What you should do.
A verbatim copy of the data below is the required output.

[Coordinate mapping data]
====================

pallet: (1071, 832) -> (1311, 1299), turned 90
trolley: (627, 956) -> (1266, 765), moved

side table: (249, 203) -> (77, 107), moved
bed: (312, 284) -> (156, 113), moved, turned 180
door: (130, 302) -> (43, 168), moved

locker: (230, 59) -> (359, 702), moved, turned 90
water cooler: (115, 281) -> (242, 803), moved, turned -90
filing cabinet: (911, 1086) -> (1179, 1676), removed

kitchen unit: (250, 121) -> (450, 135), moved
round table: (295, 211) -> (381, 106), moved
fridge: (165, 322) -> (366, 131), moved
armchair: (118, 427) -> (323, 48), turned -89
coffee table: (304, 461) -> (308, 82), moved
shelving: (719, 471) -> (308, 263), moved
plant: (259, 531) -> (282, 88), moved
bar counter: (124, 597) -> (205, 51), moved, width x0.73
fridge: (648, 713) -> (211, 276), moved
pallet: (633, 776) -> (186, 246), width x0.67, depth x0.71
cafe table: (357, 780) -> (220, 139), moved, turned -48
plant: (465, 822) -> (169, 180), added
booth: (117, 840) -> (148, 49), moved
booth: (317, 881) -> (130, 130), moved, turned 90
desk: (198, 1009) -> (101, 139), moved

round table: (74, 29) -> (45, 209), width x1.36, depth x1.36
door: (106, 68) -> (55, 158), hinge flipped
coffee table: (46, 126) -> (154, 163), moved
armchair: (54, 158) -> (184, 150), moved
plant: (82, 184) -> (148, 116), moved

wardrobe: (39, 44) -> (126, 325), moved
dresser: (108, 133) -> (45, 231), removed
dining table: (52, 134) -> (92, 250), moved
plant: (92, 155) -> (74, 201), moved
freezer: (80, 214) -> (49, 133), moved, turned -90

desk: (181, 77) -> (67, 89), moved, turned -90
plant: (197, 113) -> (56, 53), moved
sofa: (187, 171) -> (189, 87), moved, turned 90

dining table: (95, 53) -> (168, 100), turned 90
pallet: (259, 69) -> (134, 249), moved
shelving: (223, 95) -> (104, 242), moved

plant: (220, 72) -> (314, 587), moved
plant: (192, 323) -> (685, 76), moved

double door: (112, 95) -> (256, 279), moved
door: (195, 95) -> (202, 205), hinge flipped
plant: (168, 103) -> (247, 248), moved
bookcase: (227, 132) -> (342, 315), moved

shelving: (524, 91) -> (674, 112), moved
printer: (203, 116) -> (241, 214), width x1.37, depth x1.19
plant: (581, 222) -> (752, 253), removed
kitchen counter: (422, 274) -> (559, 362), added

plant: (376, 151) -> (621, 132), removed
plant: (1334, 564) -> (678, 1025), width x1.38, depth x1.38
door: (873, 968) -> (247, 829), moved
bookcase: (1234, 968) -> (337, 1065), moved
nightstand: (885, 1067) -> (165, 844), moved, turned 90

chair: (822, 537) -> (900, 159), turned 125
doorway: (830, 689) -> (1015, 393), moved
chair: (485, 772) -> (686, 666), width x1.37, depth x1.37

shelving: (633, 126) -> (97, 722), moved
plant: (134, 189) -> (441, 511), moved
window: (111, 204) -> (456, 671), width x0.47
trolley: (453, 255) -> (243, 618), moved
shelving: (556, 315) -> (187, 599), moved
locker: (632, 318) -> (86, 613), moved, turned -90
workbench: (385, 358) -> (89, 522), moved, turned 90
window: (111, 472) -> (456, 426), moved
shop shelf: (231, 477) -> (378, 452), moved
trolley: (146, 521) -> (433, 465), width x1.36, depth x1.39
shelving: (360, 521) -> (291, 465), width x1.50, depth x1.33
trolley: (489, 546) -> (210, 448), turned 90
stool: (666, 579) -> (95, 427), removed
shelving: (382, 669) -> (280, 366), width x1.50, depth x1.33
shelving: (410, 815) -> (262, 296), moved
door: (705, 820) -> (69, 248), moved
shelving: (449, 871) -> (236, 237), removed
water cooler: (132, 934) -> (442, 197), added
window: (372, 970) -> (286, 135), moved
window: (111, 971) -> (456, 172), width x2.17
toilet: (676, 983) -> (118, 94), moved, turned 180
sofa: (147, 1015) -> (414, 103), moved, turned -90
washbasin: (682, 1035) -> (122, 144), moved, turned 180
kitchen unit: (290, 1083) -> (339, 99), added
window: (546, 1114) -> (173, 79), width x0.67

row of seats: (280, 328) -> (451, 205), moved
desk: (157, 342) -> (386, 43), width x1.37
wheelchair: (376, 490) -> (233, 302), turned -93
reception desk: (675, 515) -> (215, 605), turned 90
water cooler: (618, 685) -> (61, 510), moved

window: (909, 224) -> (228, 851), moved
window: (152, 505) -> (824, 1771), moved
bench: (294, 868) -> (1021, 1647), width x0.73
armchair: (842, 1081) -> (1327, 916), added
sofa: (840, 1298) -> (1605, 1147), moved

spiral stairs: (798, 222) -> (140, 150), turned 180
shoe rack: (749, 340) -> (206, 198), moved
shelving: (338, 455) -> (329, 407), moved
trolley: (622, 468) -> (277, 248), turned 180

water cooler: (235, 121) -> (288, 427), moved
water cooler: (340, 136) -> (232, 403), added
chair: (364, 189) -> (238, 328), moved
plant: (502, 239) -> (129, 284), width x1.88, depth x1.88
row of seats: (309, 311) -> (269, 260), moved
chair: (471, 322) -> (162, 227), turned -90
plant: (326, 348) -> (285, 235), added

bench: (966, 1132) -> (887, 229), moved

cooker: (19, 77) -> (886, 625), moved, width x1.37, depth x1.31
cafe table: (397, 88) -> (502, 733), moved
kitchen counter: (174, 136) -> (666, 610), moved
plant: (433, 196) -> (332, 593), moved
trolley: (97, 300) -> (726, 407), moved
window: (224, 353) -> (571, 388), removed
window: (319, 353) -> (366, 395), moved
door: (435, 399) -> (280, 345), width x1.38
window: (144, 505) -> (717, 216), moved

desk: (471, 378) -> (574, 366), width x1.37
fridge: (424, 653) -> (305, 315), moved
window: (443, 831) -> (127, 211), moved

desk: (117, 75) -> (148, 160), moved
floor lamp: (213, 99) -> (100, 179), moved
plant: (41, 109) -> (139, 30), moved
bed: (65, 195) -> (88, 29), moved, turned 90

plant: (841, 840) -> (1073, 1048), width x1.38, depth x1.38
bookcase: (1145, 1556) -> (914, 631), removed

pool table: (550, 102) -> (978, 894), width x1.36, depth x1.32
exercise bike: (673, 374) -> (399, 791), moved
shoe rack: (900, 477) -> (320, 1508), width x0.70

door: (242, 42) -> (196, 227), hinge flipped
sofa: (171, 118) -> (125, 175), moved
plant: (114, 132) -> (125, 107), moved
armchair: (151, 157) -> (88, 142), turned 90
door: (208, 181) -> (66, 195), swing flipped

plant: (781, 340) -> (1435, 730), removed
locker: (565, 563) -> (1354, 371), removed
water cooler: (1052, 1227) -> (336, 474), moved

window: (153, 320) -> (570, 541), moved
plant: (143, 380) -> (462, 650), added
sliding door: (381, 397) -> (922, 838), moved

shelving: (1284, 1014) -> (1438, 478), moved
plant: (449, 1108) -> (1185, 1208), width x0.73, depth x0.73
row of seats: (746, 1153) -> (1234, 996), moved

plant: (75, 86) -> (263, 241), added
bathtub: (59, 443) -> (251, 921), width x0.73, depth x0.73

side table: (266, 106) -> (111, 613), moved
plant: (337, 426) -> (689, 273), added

====================

Task answer.
pallet: (1071, 832) -> (1311, 1299), turned 90
trolley: (627, 956) -> (1266, 765), moved

side table: (249, 203) -> (77, 107), moved
bed: (312, 284) -> (156, 113), moved, turned 180
door: (130, 302) -> (43, 168), moved

locker: (230, 59) -> (359, 702), moved, turned 90
water cooler: (115, 281) -> (242, 803), moved, turned -90
filing cabinet: (911, 1086) -> (1179, 1676), removed

kitchen unit: (250, 121) -> (450, 135), moved
round table: (295, 211) -> (381, 106), moved
fridge: (165, 322) -> (366, 131), moved
armchair: (118, 427) -> (323, 48), turned -89
coffee table: (304, 461) -> (308, 82), moved
shelving: (719, 471) -> (308, 263), moved
plant: (259, 531) -> (282, 88), moved
bar counter: (124, 597) -> (205, 51), moved, width x0.73
fridge: (648, 713) -> (211, 276), moved
pallet: (633, 776) -> (186, 246), width x0.67, depth x0.71
cafe table: (357, 780) -> (220, 139), moved, turned -48
plant: (465, 822) -> (169, 180), added
booth: (117, 840) -> (148, 49), moved
booth: (317, 881) -> (130, 130), moved, turned 90
desk: (198, 1009) -> (101, 139), moved

round table: (74, 29) -> (45, 209), width x1.36, depth x1.36
door: (106, 68) -> (55, 158), hinge flipped
coffee table: (46, 126) -> (154, 163), moved
armchair: (54, 158) -> (184, 150), moved
plant: (82, 184) -> (148, 116), moved

wardrobe: (39, 44) -> (126, 325), moved
dresser: (108, 133) -> (45, 231), removed
dining table: (52, 134) -> (92, 250), moved
plant: (92, 155) -> (74, 201), moved
freezer: (80, 214) -> (49, 133), moved, turned -90

desk: (181, 77) -> (67, 89), moved, turned -90
plant: (197, 113) -> (56, 53), moved
sofa: (187, 171) -> (189, 87), moved, turned 90

dining table: (95, 53) -> (168, 100), turned 90
pallet: (259, 69) -> (134, 249), moved
shelving: (223, 95) -> (104, 242), moved

plant: (220, 72) -> (314, 587), moved
plant: (192, 323) -> (685, 76), moved

double door: (112, 95) -> (256, 279), moved
door: (195, 95) -> (202, 205), hinge flipped
plant: (168, 103) -> (247, 248), moved
bookcase: (227, 132) -> (342, 315), moved

shelving: (524, 91) -> (674, 112), moved
printer: (203, 116) -> (241, 214), width x1.37, depth x1.19
plant: (581, 222) -> (752, 253), removed
kitchen counter: (422, 274) -> (559, 362), added

plant: (376, 151) -> (621, 132), removed
plant: (1334, 564) -> (678, 1025), width x1.38, depth x1.38
door: (873, 968) -> (247, 829), moved
bookcase: (1234, 968) -> (337, 1065), moved
nightstand: (885, 1067) -> (165, 844), moved, turned 90

chair: (822, 537) -> (900, 159), turned 125
doorway: (830, 689) -> (1015, 393), moved
chair: (485, 772) -> (686, 666), width x1.37, depth x1.37

shelving: (633, 126) -> (97, 722), moved
plant: (134, 189) -> (441, 511), moved
window: (111, 204) -> (456, 671), width x0.47
trolley: (453, 255) -> (243, 618), moved
shelving: (556, 315) -> (187, 599), moved
locker: (632, 318) -> (86, 613), moved, turned -90
workbench: (385, 358) -> (89, 522), moved, turned 90
window: (111, 472) -> (456, 426), moved
shop shelf: (231, 477) -> (378, 452), moved
trolley: (146, 521) -> (433, 465), width x1.36, depth x1.39
shelving: (360, 521) -> (291, 465), width x1.50, depth x1.33
trolley: (489, 546) -> (210, 448), turned 90
stool: (666, 579) -> (95, 427), removed
shelving: (382, 669) -> (280, 366), width x1.50, depth x1.33
shelving: (410, 815) -> (262, 296), moved
door: (705, 820) -> (69, 248), moved
shelving: (449, 871) -> (236, 237), removed
water cooler: (132, 934) -> (442, 197), added
window: (372, 970) -> (286, 135), moved
window: (111, 971) -> (456, 172), width x2.17
toilet: (676, 983) -> (118, 94), moved, turned 180
sofa: (147, 1015) -> (414, 103), moved, turned -90
washbasin: (682, 1035) -> (122, 144), moved, turned 180
kitchen unit: (290, 1083) -> (339, 99), added
window: (546, 1114) -> (173, 79), width x0.67

row of seats: (280, 328) -> (451, 205), moved
desk: (157, 342) -> (386, 43), width x1.37
wheelchair: (376, 490) -> (233, 302), turned -93
reception desk: (675, 515) -> (215, 605), turned 90
water cooler: (618, 685) -> (61, 510), moved

window: (909, 224) -> (228, 851), moved
window: (152, 505) -> (824, 1771), moved
bench: (294, 868) -> (1021, 1647), width x0.73
armchair: (842, 1081) -> (1327, 916), added
sofa: (840, 1298) -> (1605, 1147), moved

spiral stairs: (798, 222) -> (140, 150), turned 180
shoe rack: (749, 340) -> (206, 198), moved
shelving: (338, 455) -> (329, 407), moved
trolley: (622, 468) -> (277, 248), turned 180

water cooler: (235, 121) -> (288, 427), moved
water cooler: (340, 136) -> (232, 403), added
chair: (364, 189) -> (238, 328), moved
plant: (502, 239) -> (129, 284), width x1.88, depth x1.88
row of seats: (309, 311) -> (269, 260), moved
chair: (471, 322) -> (162, 227), turned -90
plant: (326, 348) -> (285, 235), added

bench: (966, 1132) -> (887, 229), moved

cooker: (19, 77) -> (886, 625), moved, width x1.37, depth x1.31
cafe table: (397, 88) -> (502, 733), moved
kitchen counter: (174, 136) -> (666, 610), moved
plant: (433, 196) -> (332, 593), moved
trolley: (97, 300) -> (726, 407), moved
window: (224, 353) -> (571, 388), removed
window: (319, 353) -> (366, 395), moved
door: (435, 399) -> (280, 345), width x1.38
window: (144, 505) -> (717, 216), moved

desk: (471, 378) -> (574, 366), width x1.37
fridge: (424, 653) -> (305, 315), moved
window: (443, 831) -> (127, 211), moved

desk: (117, 75) -> (148, 160), moved
floor lamp: (213, 99) -> (100, 179), moved
plant: (41, 109) -> (139, 30), moved
bed: (65, 195) -> (88, 29), moved, turned 90

plant: (841, 840) -> (1073, 1048), width x1.38, depth x1.38
bookcase: (1145, 1556) -> (914, 631), removed

pool table: (550, 102) -> (978, 894), width x1.36, depth x1.32
exercise bike: (673, 374) -> (399, 791), moved
shoe rack: (900, 477) -> (320, 1508), width x0.70

door: (242, 42) -> (196, 227), hinge flipped
sofa: (171, 118) -> (125, 175), moved
plant: (114, 132) -> (125, 107), moved
armchair: (151, 157) -> (88, 142), turned 90
door: (208, 181) -> (66, 195), swing flipped

plant: (781, 340) -> (1435, 730), removed
locker: (565, 563) -> (1354, 371), removed
water cooler: (1052, 1227) -> (336, 474), moved

window: (153, 320) -> (570, 541), moved
plant: (143, 380) -> (462, 650), added
sliding door: (381, 397) -> (922, 838), moved

shelving: (1284, 1014) -> (1438, 478), moved
plant: (449, 1108) -> (1185, 1208), width x0.73, depth x0.73
row of seats: (746, 1153) -> (1234, 996), moved

plant: (75, 86) -> (263, 241), added
bathtub: (59, 443) -> (251, 921), width x0.73, depth x0.73

side table: (266, 106) -> (111, 613), moved
plant: (337, 426) -> (689, 273), added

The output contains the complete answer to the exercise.